Instructions for the task: Write out every line below that contains "purple".
Provided entries START
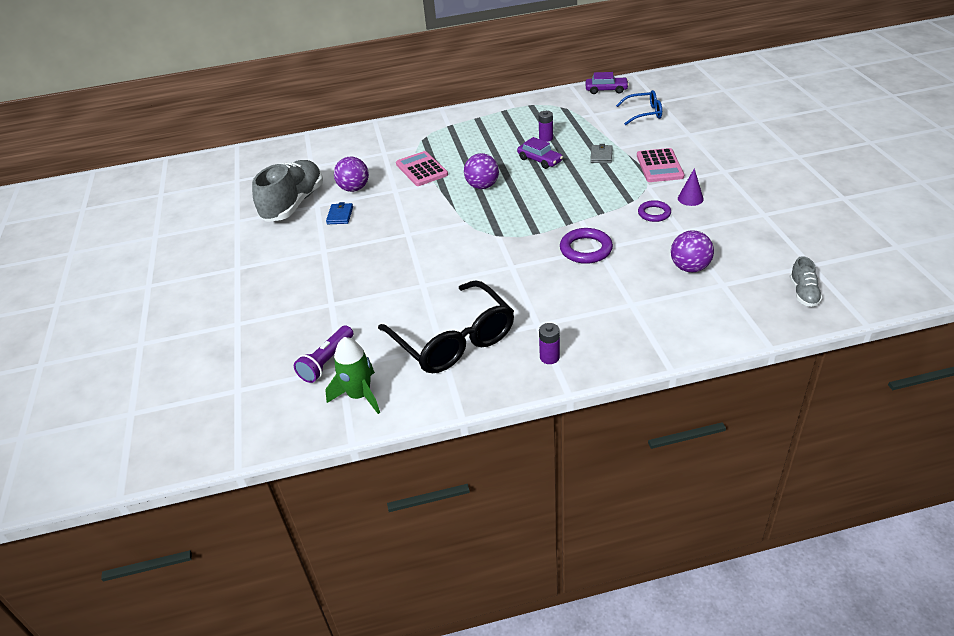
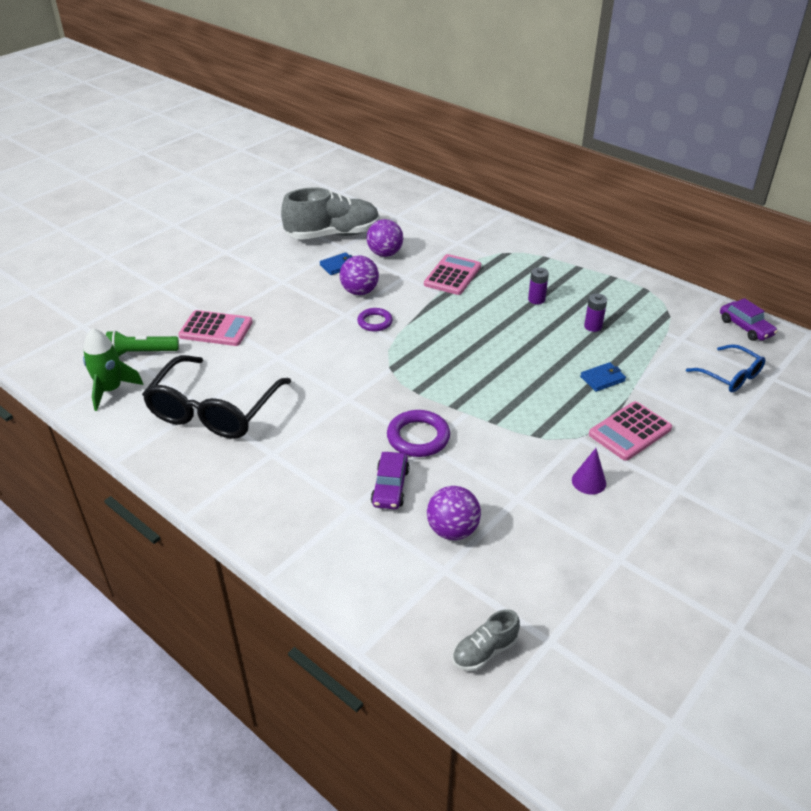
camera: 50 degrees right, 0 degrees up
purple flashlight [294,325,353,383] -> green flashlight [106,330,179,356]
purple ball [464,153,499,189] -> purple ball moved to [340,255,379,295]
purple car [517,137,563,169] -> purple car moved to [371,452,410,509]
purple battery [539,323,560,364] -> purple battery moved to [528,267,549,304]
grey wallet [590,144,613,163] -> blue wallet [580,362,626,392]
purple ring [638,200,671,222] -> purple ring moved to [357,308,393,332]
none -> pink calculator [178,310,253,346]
Provided entries END
Final answer:
purple flashlight [294,325,353,383] -> green flashlight [106,330,179,356]
purple ball [464,153,499,189] -> purple ball moved to [340,255,379,295]
purple car [517,137,563,169] -> purple car moved to [371,452,410,509]
purple battery [539,323,560,364] -> purple battery moved to [528,267,549,304]
purple ring [638,200,671,222] -> purple ring moved to [357,308,393,332]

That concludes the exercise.